» Material for the task:
══════════════════════════════

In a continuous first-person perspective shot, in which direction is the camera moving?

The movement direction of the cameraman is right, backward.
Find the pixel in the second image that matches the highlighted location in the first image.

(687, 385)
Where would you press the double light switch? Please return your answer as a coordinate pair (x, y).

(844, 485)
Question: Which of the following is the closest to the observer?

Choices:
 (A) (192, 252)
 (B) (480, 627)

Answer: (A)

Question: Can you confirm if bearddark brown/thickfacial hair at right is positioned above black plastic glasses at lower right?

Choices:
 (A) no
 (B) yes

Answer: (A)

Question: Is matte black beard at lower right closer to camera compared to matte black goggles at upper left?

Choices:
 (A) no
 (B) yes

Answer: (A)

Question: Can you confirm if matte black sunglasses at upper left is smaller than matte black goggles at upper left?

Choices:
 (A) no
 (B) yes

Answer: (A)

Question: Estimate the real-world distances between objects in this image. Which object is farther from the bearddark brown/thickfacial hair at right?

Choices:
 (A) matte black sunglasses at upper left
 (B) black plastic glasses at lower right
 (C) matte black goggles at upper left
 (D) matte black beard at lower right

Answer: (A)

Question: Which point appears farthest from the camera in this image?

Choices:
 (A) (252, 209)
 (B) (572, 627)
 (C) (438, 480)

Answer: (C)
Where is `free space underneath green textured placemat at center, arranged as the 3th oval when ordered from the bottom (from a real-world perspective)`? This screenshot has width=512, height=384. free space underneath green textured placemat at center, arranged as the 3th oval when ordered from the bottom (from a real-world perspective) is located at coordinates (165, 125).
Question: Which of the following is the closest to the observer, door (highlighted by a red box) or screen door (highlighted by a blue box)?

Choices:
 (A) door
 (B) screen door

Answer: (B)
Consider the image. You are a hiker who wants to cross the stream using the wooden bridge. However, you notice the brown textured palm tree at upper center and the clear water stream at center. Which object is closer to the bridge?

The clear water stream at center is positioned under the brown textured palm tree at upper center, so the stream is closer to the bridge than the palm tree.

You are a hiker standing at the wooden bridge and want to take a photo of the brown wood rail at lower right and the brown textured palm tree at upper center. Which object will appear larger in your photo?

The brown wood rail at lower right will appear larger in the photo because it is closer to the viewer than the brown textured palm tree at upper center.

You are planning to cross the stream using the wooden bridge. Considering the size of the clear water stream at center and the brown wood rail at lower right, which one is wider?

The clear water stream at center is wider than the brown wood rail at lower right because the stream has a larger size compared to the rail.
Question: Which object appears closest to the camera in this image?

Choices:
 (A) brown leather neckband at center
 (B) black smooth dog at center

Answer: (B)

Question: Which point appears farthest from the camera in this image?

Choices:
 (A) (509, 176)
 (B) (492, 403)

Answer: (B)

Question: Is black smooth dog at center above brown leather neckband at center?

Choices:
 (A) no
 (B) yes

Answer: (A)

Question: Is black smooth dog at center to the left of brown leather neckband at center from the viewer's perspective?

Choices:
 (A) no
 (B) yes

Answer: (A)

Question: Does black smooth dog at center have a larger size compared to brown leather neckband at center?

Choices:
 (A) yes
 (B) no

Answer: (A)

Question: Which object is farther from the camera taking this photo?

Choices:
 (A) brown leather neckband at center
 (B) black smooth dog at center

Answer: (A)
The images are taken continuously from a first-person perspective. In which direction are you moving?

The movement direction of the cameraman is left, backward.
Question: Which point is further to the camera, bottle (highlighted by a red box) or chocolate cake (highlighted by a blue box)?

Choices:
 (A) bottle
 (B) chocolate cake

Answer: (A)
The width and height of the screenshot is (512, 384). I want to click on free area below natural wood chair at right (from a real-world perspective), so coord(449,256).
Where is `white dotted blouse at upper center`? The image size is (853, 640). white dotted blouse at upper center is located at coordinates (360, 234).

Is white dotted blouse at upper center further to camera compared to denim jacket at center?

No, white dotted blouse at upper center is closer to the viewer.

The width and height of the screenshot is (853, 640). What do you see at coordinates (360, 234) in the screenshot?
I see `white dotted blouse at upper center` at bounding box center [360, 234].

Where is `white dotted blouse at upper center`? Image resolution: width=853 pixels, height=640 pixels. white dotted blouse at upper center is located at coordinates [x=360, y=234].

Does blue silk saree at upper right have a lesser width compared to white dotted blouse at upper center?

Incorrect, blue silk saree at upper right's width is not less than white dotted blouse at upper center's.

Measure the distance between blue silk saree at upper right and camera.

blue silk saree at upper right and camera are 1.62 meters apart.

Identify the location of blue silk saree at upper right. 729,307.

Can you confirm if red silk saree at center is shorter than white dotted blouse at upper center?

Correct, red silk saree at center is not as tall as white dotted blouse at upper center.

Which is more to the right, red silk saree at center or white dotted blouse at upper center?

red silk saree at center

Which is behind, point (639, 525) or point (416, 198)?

══════════════════════════════

» The exercise: Write out all of the records above again, switching every "screen door" to "sliding door" and leaving everything else unchanged.

» Reply:
In a continuous first-person perspective shot, in which direction is the camera moving?

The movement direction of the cameraman is right, backward.
Find the pixel in the second image that matches the highlighted location in the first image.

(687, 385)
Where would you press the double light switch? Please return your answer as a coordinate pair (x, y).

(844, 485)
Question: Which of the following is the closest to the observer?

Choices:
 (A) (192, 252)
 (B) (480, 627)

Answer: (A)

Question: Can you confirm if bearddark brown/thickfacial hair at right is positioned above black plastic glasses at lower right?

Choices:
 (A) no
 (B) yes

Answer: (A)

Question: Is matte black beard at lower right closer to camera compared to matte black goggles at upper left?

Choices:
 (A) no
 (B) yes

Answer: (A)

Question: Can you confirm if matte black sunglasses at upper left is smaller than matte black goggles at upper left?

Choices:
 (A) no
 (B) yes

Answer: (A)

Question: Estimate the real-world distances between objects in this image. Which object is farther from the bearddark brown/thickfacial hair at right?

Choices:
 (A) matte black sunglasses at upper left
 (B) black plastic glasses at lower right
 (C) matte black goggles at upper left
 (D) matte black beard at lower right

Answer: (A)

Question: Which point appears farthest from the camera in this image?

Choices:
 (A) (252, 209)
 (B) (572, 627)
 (C) (438, 480)

Answer: (C)
Where is `free space underneath green textured placemat at center, arranged as the 3th oval when ordered from the bottom (from a real-world perspective)`? This screenshot has width=512, height=384. free space underneath green textured placemat at center, arranged as the 3th oval when ordered from the bottom (from a real-world perspective) is located at coordinates (165, 125).
Question: Which of the following is the closest to the observer, door (highlighted by a red box) or sliding door (highlighted by a blue box)?

Choices:
 (A) door
 (B) sliding door

Answer: (B)
Consider the image. You are a hiker who wants to cross the stream using the wooden bridge. However, you notice the brown textured palm tree at upper center and the clear water stream at center. Which object is closer to the bridge?

The clear water stream at center is positioned under the brown textured palm tree at upper center, so the stream is closer to the bridge than the palm tree.

You are a hiker standing at the wooden bridge and want to take a photo of the brown wood rail at lower right and the brown textured palm tree at upper center. Which object will appear larger in your photo?

The brown wood rail at lower right will appear larger in the photo because it is closer to the viewer than the brown textured palm tree at upper center.

You are planning to cross the stream using the wooden bridge. Considering the size of the clear water stream at center and the brown wood rail at lower right, which one is wider?

The clear water stream at center is wider than the brown wood rail at lower right because the stream has a larger size compared to the rail.
Question: Which object appears closest to the camera in this image?

Choices:
 (A) brown leather neckband at center
 (B) black smooth dog at center

Answer: (B)

Question: Which point appears farthest from the camera in this image?

Choices:
 (A) (509, 176)
 (B) (492, 403)

Answer: (B)

Question: Is black smooth dog at center above brown leather neckband at center?

Choices:
 (A) no
 (B) yes

Answer: (A)

Question: Is black smooth dog at center to the left of brown leather neckband at center from the viewer's perspective?

Choices:
 (A) no
 (B) yes

Answer: (A)

Question: Does black smooth dog at center have a larger size compared to brown leather neckband at center?

Choices:
 (A) yes
 (B) no

Answer: (A)

Question: Which object is farther from the camera taking this photo?

Choices:
 (A) brown leather neckband at center
 (B) black smooth dog at center

Answer: (A)
The images are taken continuously from a first-person perspective. In which direction are you moving?

The movement direction of the cameraman is left, backward.
Question: Which point is further to the camera, bottle (highlighted by a red box) or chocolate cake (highlighted by a blue box)?

Choices:
 (A) bottle
 (B) chocolate cake

Answer: (A)
The width and height of the screenshot is (512, 384). I want to click on free area below natural wood chair at right (from a real-world perspective), so coord(449,256).
Where is `white dotted blouse at upper center`? The image size is (853, 640). white dotted blouse at upper center is located at coordinates (360, 234).

Is white dotted blouse at upper center further to camera compared to denim jacket at center?

No, white dotted blouse at upper center is closer to the viewer.

The width and height of the screenshot is (853, 640). What do you see at coordinates (360, 234) in the screenshot?
I see `white dotted blouse at upper center` at bounding box center [360, 234].

Where is `white dotted blouse at upper center`? Image resolution: width=853 pixels, height=640 pixels. white dotted blouse at upper center is located at coordinates [x=360, y=234].

Does blue silk saree at upper right have a lesser width compared to white dotted blouse at upper center?

Incorrect, blue silk saree at upper right's width is not less than white dotted blouse at upper center's.

Measure the distance between blue silk saree at upper right and camera.

blue silk saree at upper right and camera are 1.62 meters apart.

Identify the location of blue silk saree at upper right. 729,307.

Can you confirm if red silk saree at center is shorter than white dotted blouse at upper center?

Correct, red silk saree at center is not as tall as white dotted blouse at upper center.

Which is more to the right, red silk saree at center or white dotted blouse at upper center?

red silk saree at center

Which is behind, point (639, 525) or point (416, 198)?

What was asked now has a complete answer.